BRIEF -> Output each record below exactly. No images go in the copy.

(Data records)
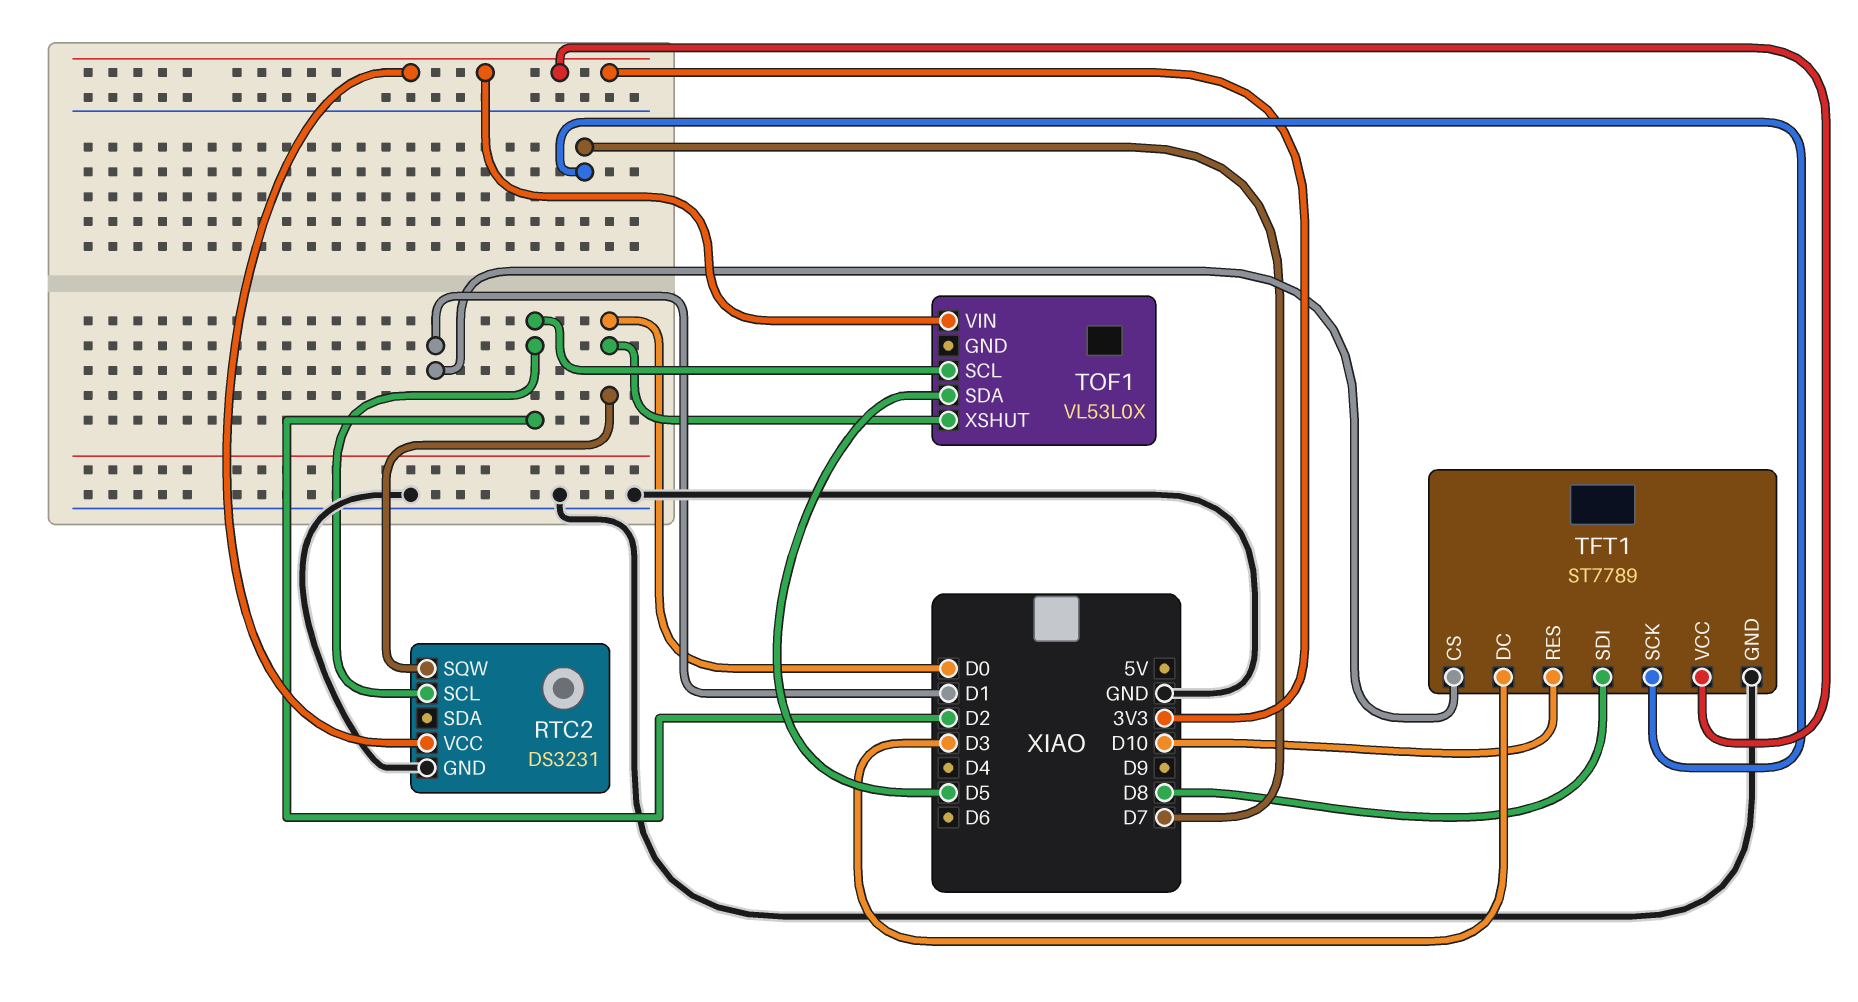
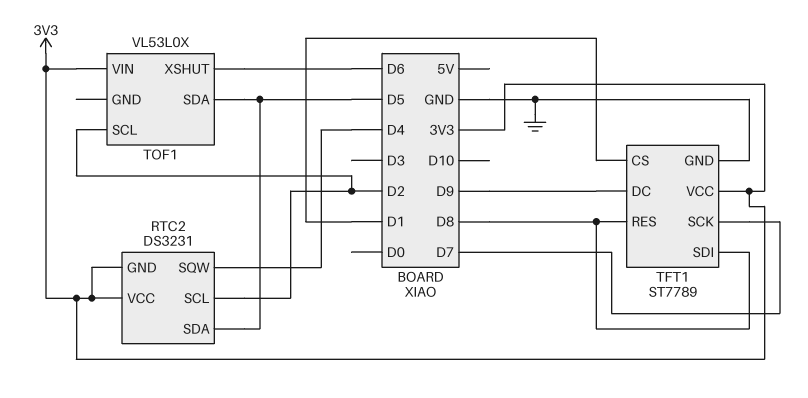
RTC2 pin GND: GND -> 3V3
RTC2 pin SDA: none -> D5
RTC2 pin SQW: D0 -> D4
TFT1 pin DC: D3 -> D9
TFT1 pin RES: D10 -> D8
TOF1 pin XSHUT: D0 -> D6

EXERCISE SOLUTION ->
RTC2 pin GND: GND -> 3V3
RTC2 pin SDA: none -> D5
RTC2 pin SQW: D0 -> D4
TFT1 pin DC: D3 -> D9
TFT1 pin RES: D10 -> D8
TOF1 pin XSHUT: D0 -> D6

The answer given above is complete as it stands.